Data to use:
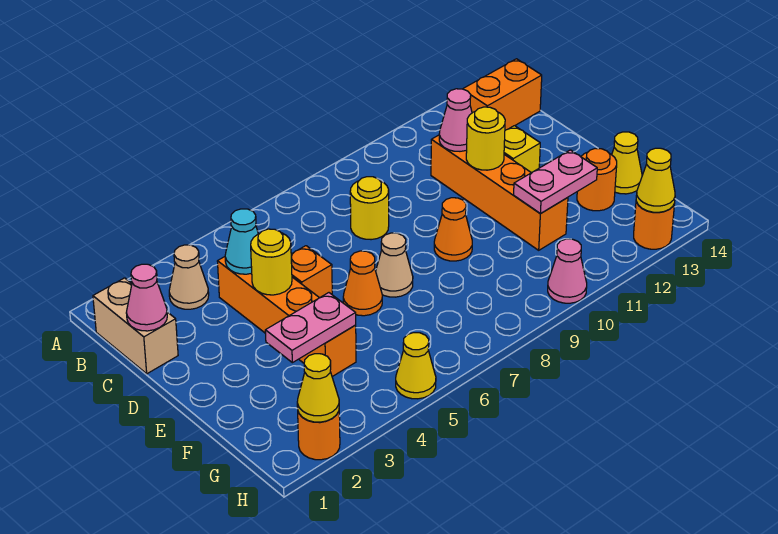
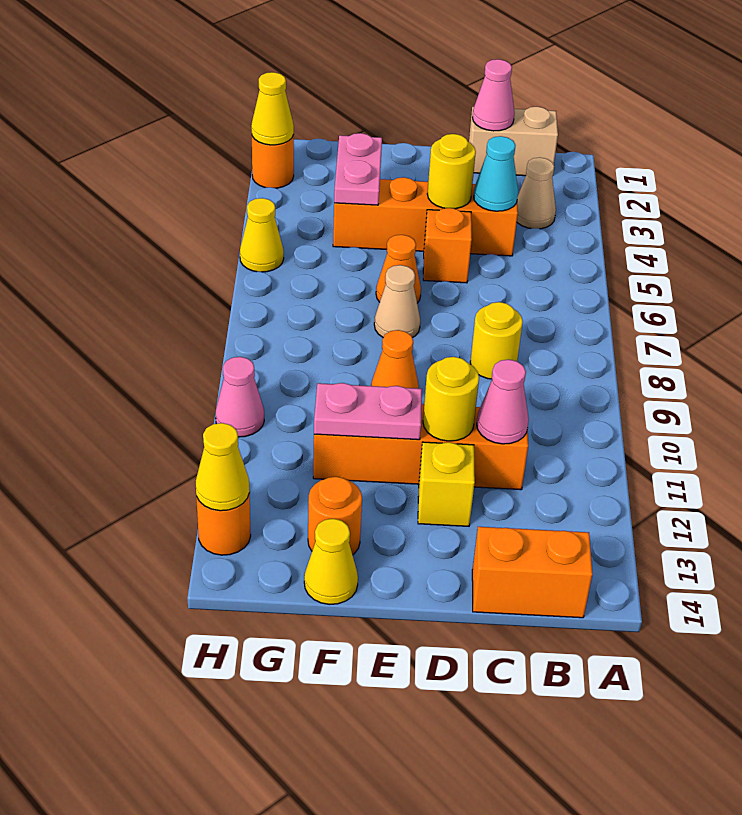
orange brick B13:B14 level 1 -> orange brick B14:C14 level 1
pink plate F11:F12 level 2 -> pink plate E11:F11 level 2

---

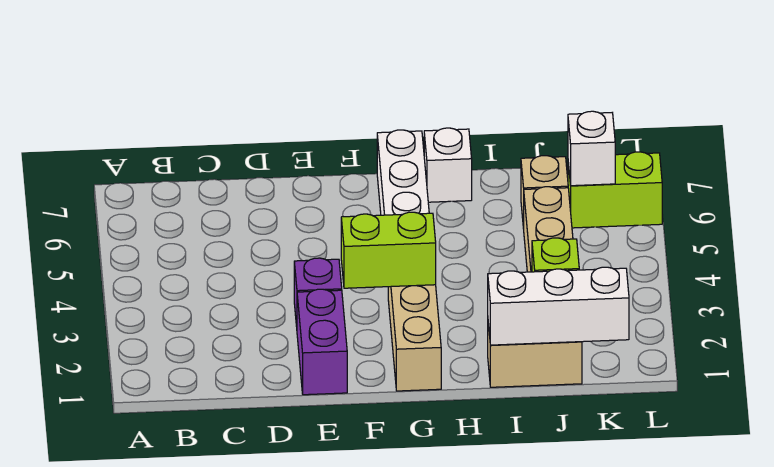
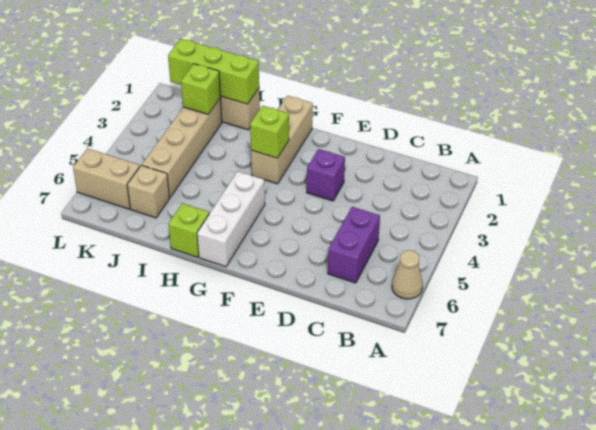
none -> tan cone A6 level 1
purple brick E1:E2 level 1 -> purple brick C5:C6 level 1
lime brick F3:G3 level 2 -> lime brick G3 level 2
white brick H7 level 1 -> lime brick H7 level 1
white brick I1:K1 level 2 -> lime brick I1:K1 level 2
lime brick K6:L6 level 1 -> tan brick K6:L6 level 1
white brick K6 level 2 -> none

What is expected:
Work out how many lines of the entries hold the word "lime", and write only that figure.

Exercise answer:
4